Stored data
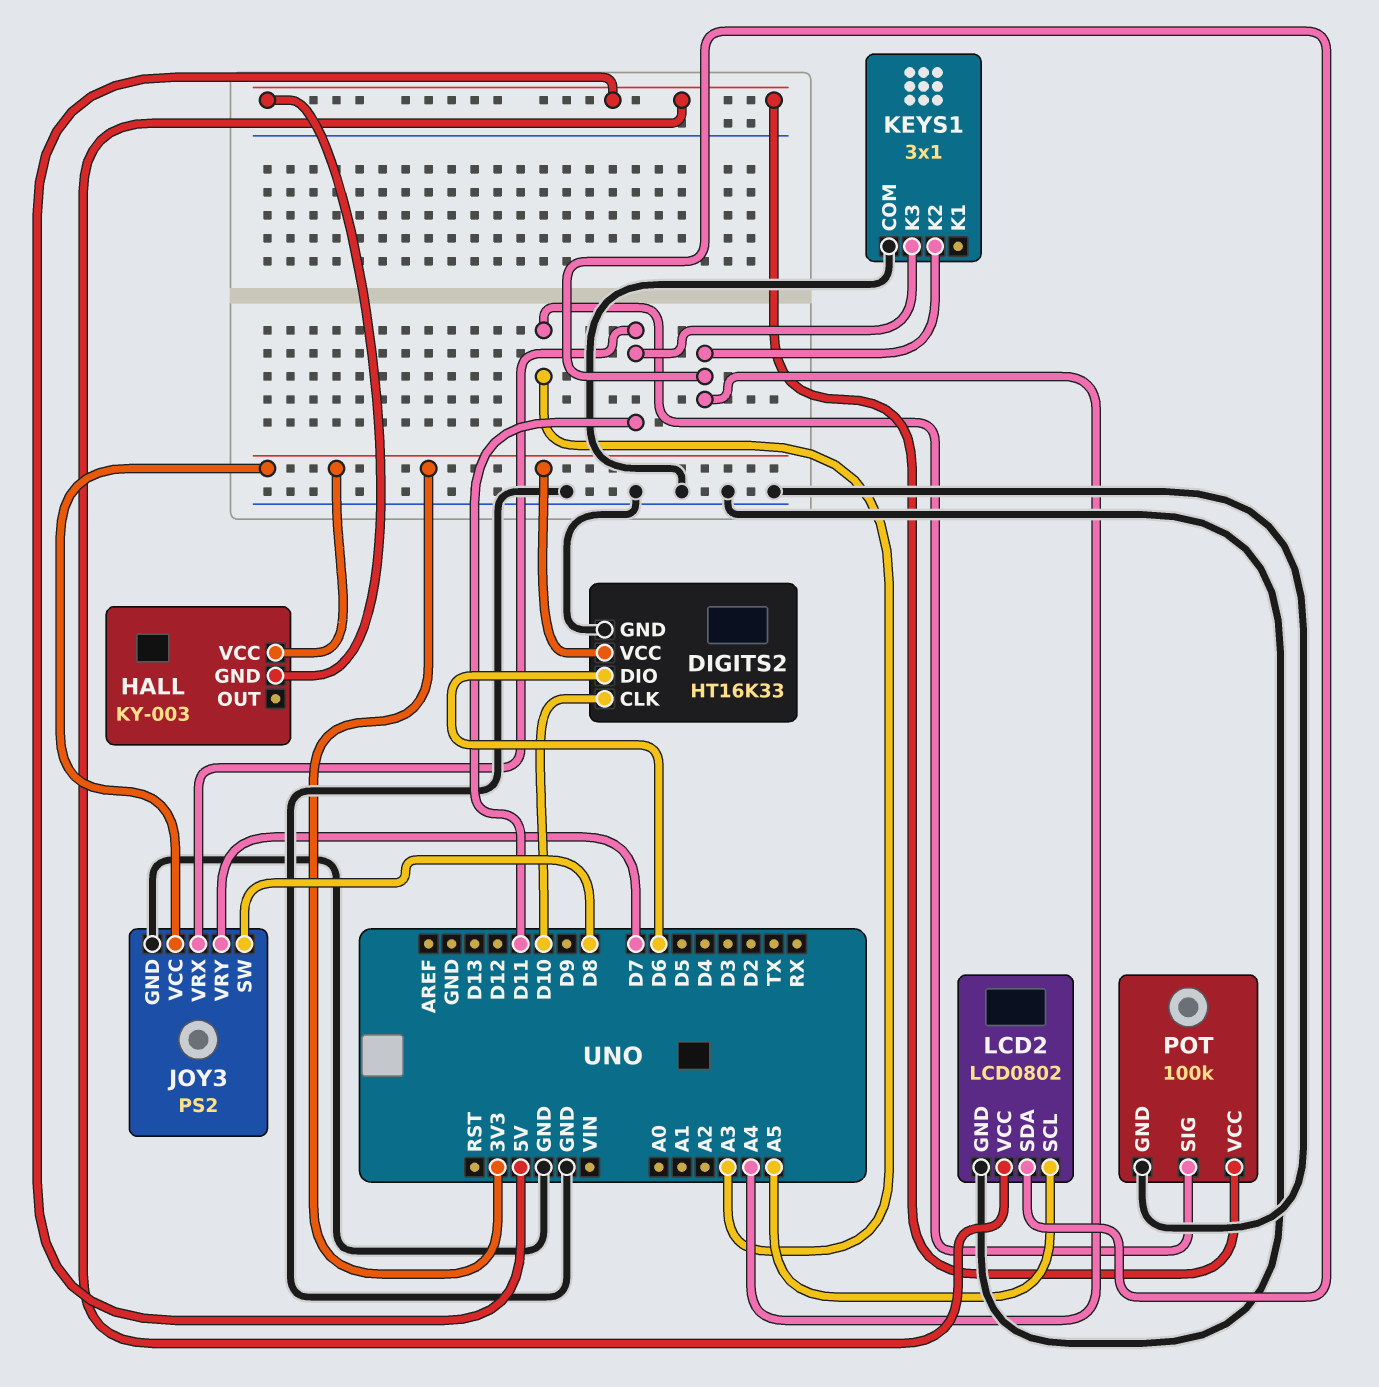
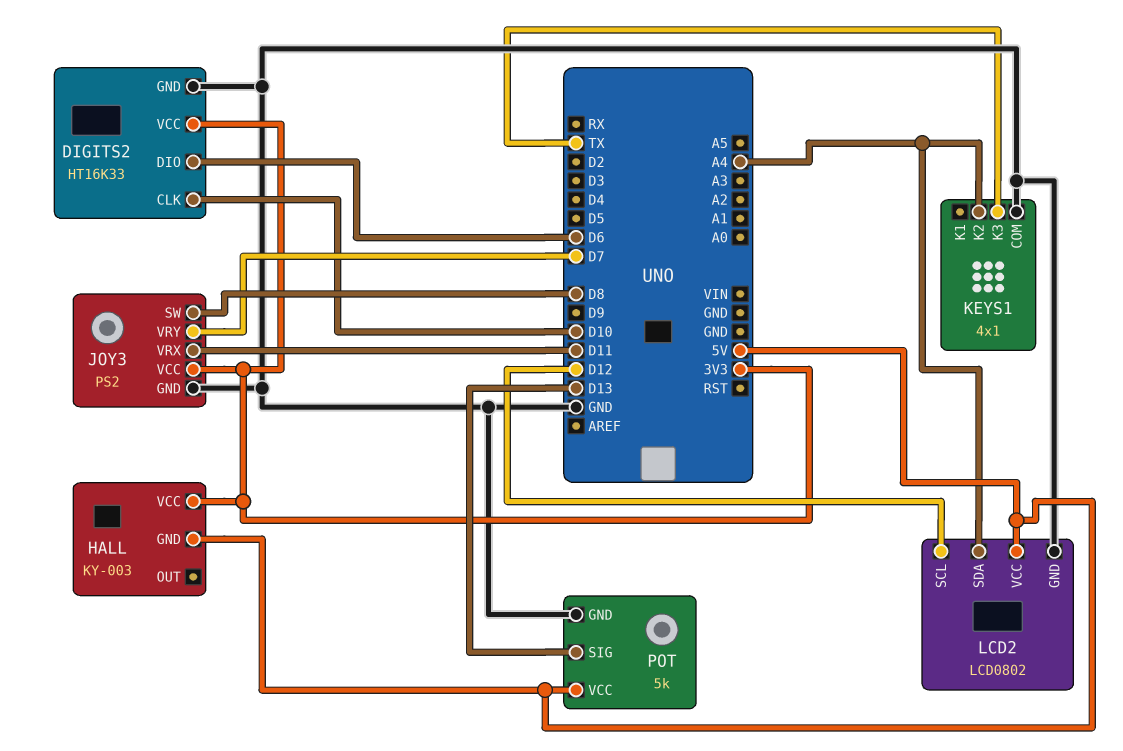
KEYS1: 3x1 -> 4x1
KEYS1 pin K3: D11 -> TX
LCD2 pin SCL: A5 -> D12
POT: 100k -> 5k
POT pin SIG: A3 -> D13

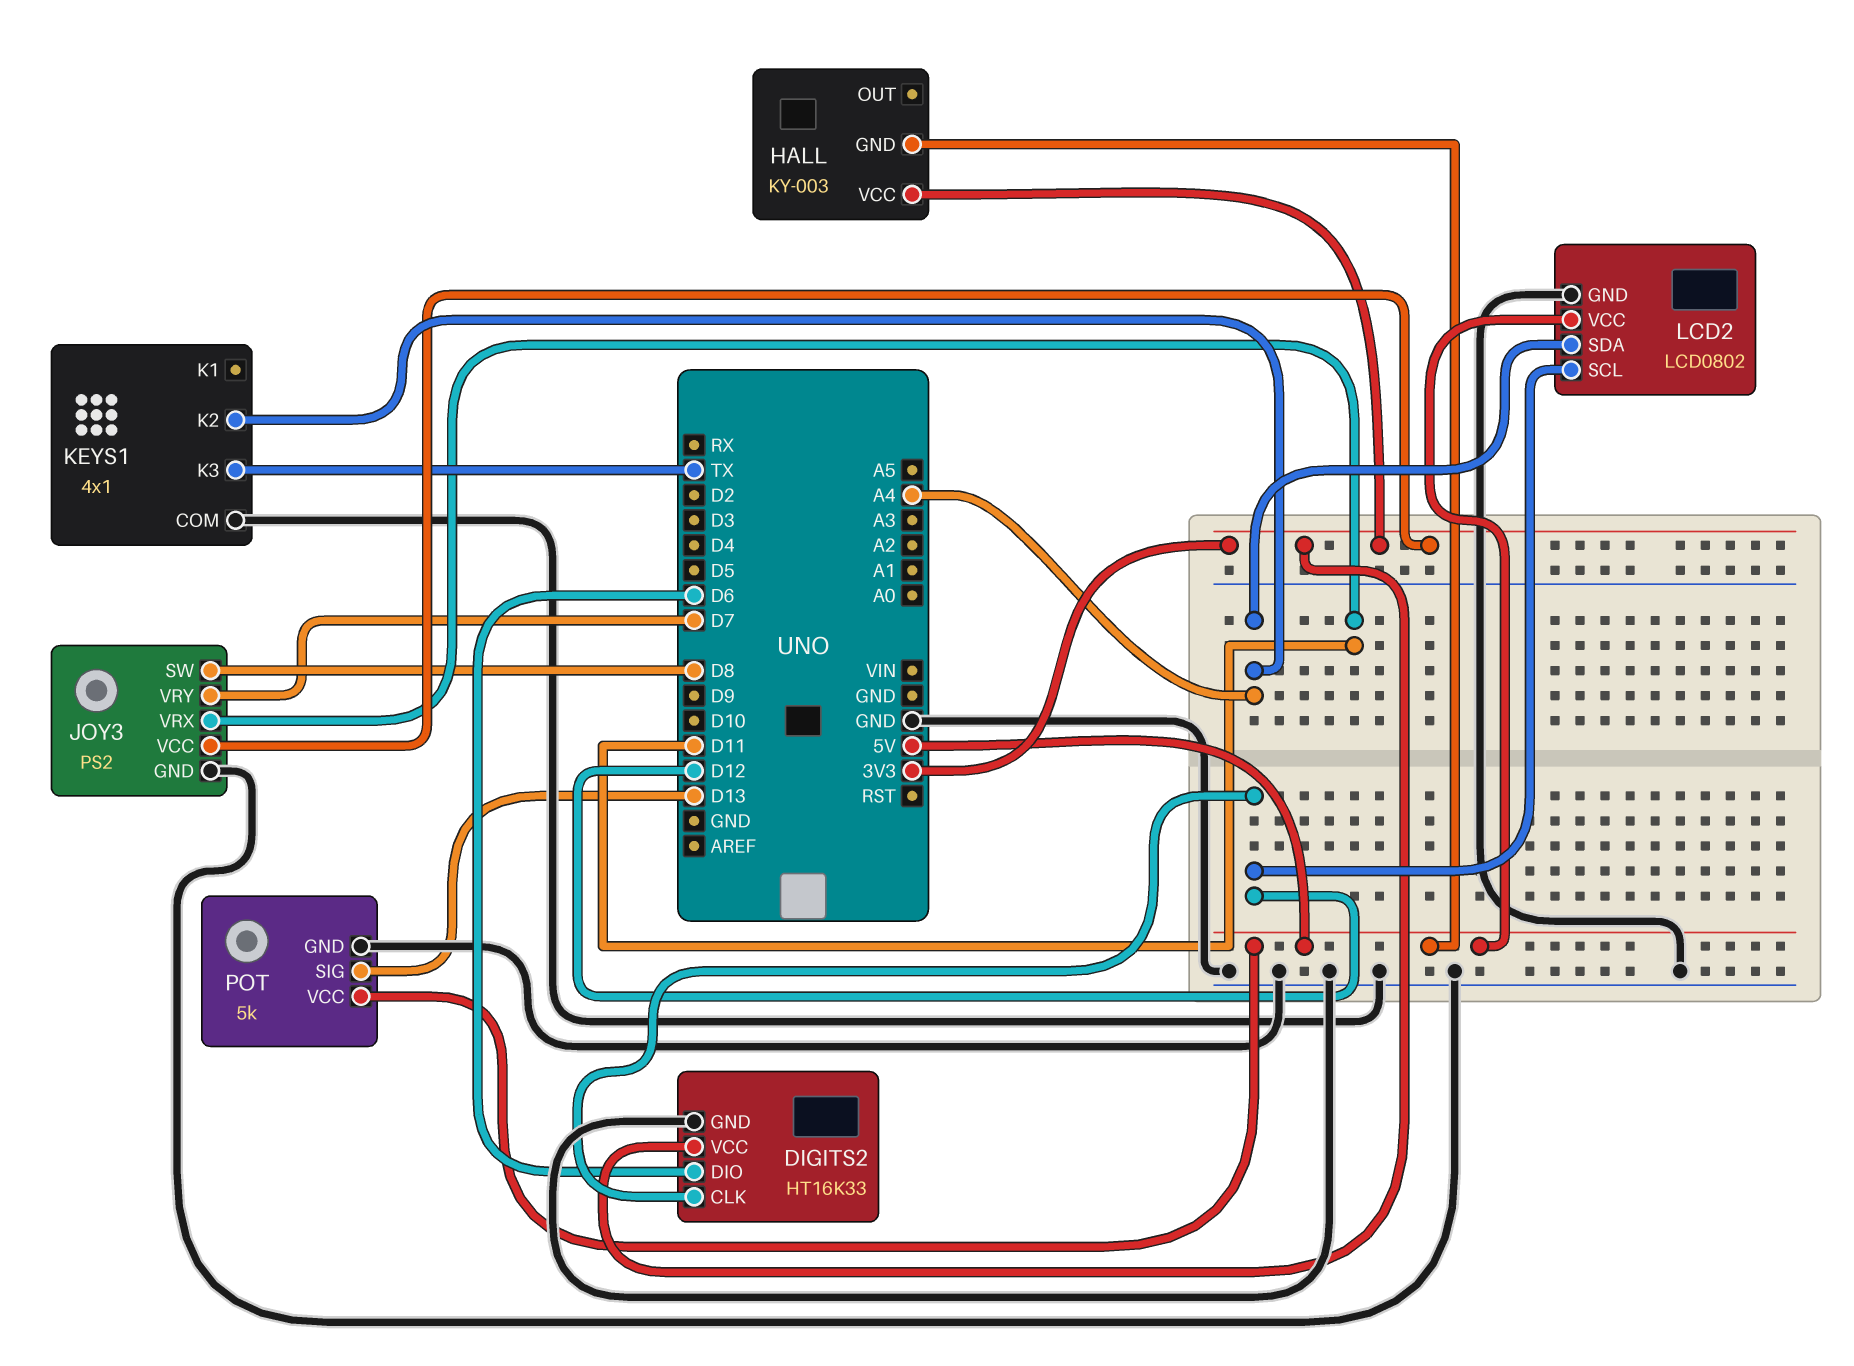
DIGITS2 pin CLK: D10 -> D12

### What you need to do
Nothing but the lines from the one holding "LCD2 pin SCL: A5 -> D12" through the last line of the entries should be written out, exactly and inclusively, minus the pictures.

### Response box
LCD2 pin SCL: A5 -> D12
POT: 100k -> 5k
POT pin SIG: A3 -> D13

DIGITS2 pin CLK: D10 -> D12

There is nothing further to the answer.